[Object state comparisons]
▽

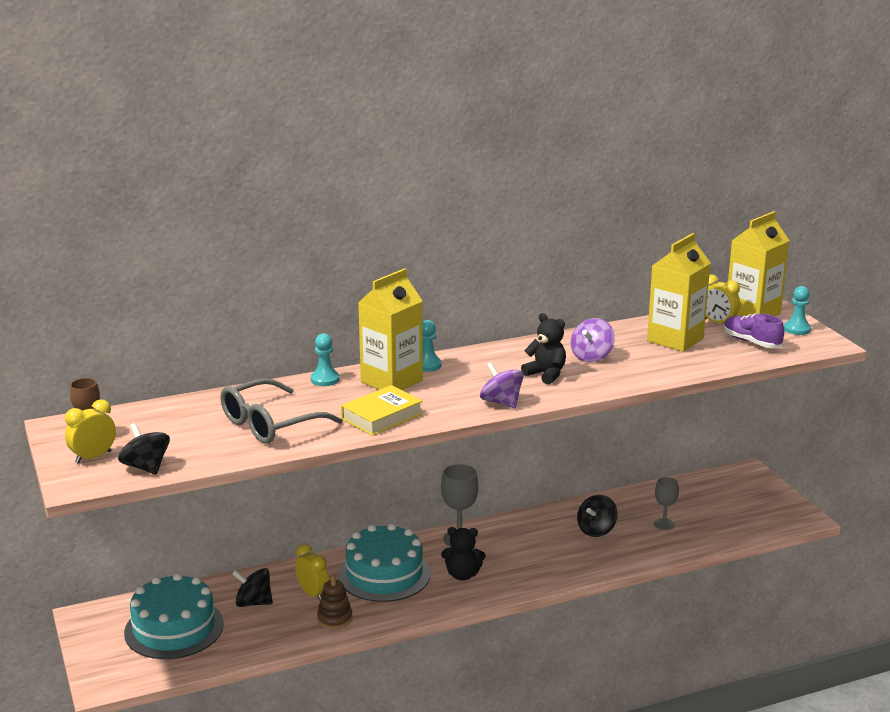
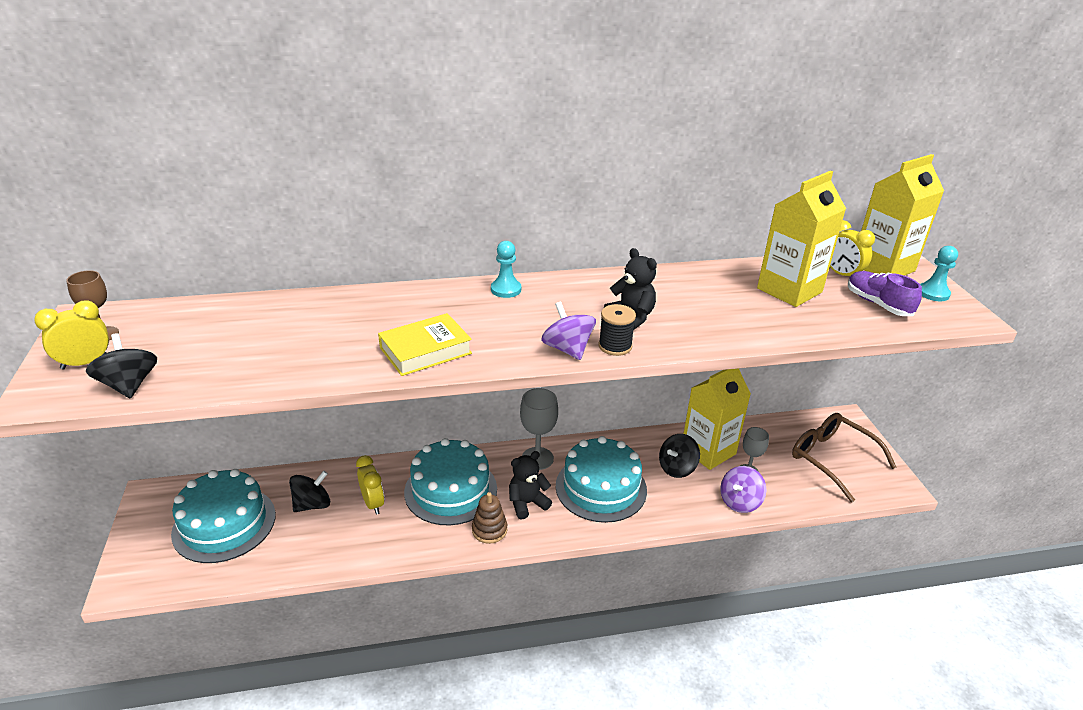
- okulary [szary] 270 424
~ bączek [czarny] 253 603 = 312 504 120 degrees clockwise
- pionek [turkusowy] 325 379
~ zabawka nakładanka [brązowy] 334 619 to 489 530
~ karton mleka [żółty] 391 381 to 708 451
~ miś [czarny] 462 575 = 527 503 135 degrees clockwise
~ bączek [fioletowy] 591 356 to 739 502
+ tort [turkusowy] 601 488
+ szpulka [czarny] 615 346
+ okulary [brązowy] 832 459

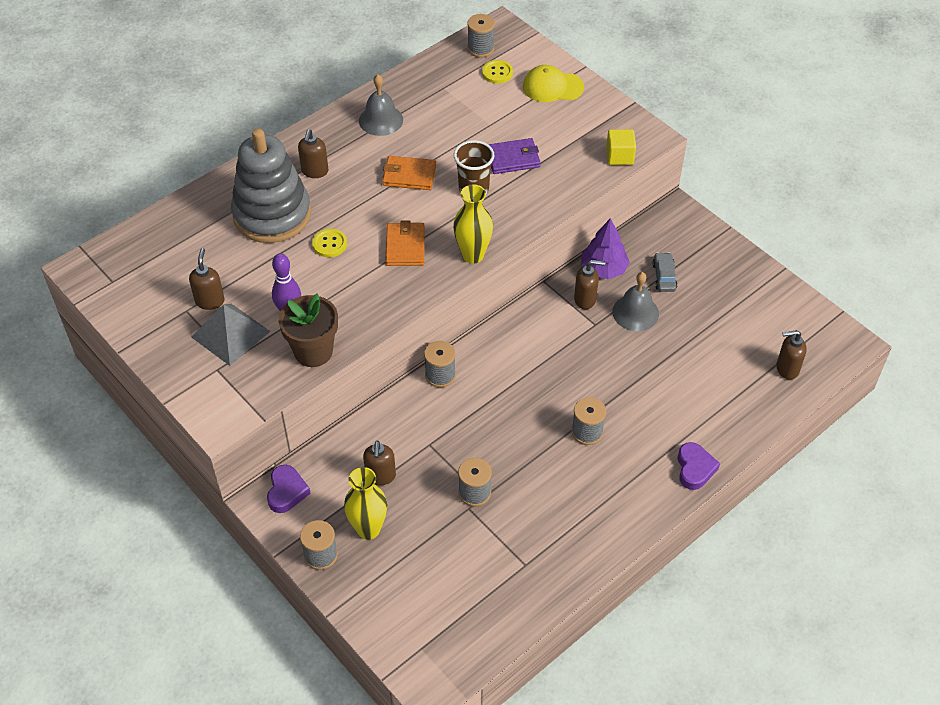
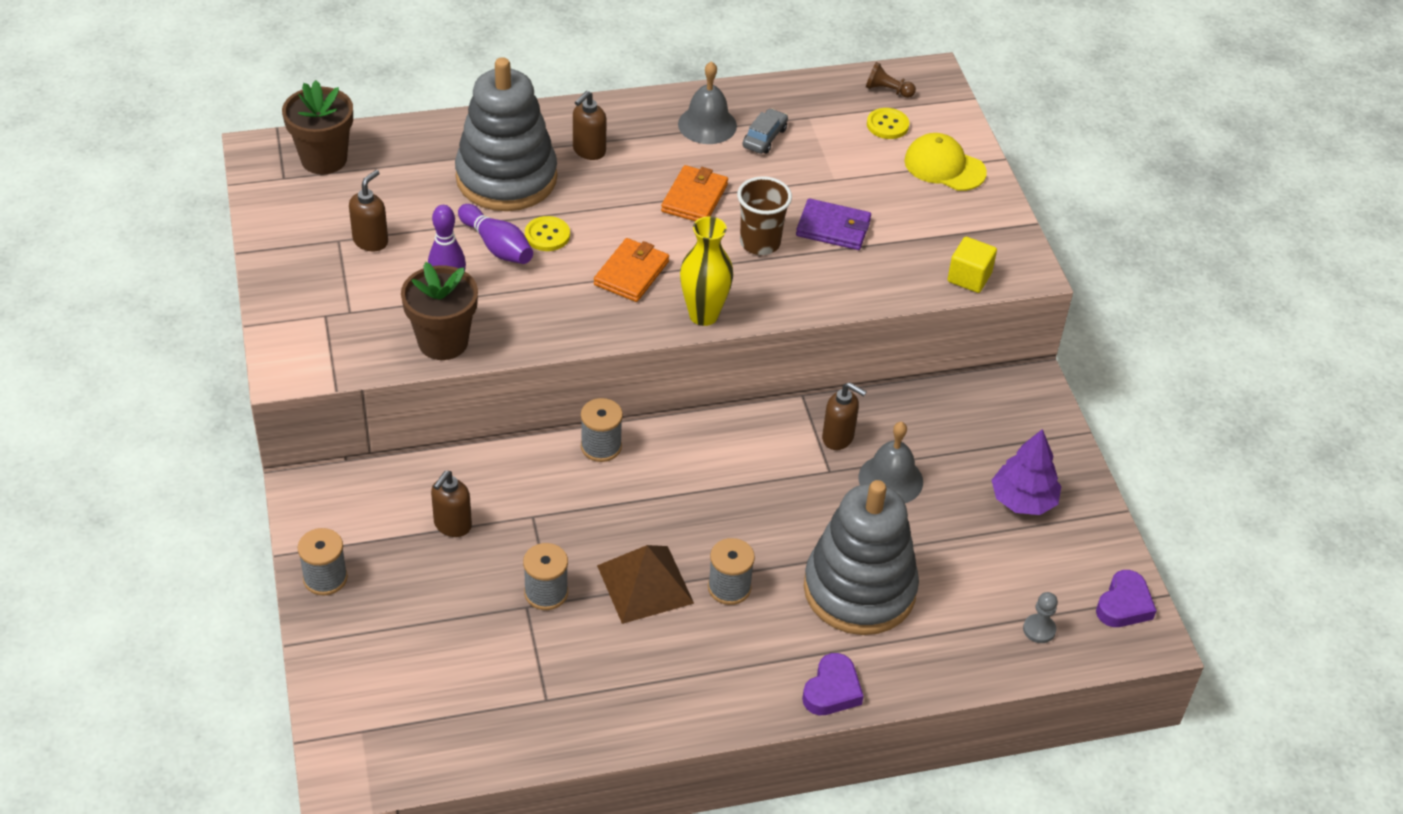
- piramida [szary] 230 334
~ serce [fioletowy] 287 491 to 1124 605
- wazon [żółty] 368 529
~ portfel [pomarańczowy] 409 175 = 694 198 75 degrees clockwise
~ szpulka [szary] 480 48 to pionek [brązowy] 887 90
~ drzewko [fioletowy] 603 269 to 1023 500
~ samochód [szary] 664 276 to 764 138
~ dozownik mydła [brązowy] 787 369 to pionek [szary] 1039 629
+ doniczka [brązowy] 324 159
+ kręgiel [fioletowy] 497 246
+ piramida [brązowy] 645 584
+ zabawka nakładanka [szary] 859 590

△

** Task directions **
Each entry needs to be retyped exactly; the pictures stay out.

** Task solution **
- okulary [szary] 270 424
~ bączek [czarny] 253 603 = 312 504 120 degrees clockwise
- pionek [turkusowy] 325 379
~ zabawka nakładanka [brązowy] 334 619 to 489 530
~ karton mleka [żółty] 391 381 to 708 451
~ miś [czarny] 462 575 = 527 503 135 degrees clockwise
~ bączek [fioletowy] 591 356 to 739 502
+ tort [turkusowy] 601 488
+ szpulka [czarny] 615 346
+ okulary [brązowy] 832 459

- piramida [szary] 230 334
~ serce [fioletowy] 287 491 to 1124 605
- wazon [żółty] 368 529
~ portfel [pomarańczowy] 409 175 = 694 198 75 degrees clockwise
~ szpulka [szary] 480 48 to pionek [brązowy] 887 90
~ drzewko [fioletowy] 603 269 to 1023 500
~ samochód [szary] 664 276 to 764 138
~ dozownik mydła [brązowy] 787 369 to pionek [szary] 1039 629
+ doniczka [brązowy] 324 159
+ kręgiel [fioletowy] 497 246
+ piramida [brązowy] 645 584
+ zabawka nakładanka [szary] 859 590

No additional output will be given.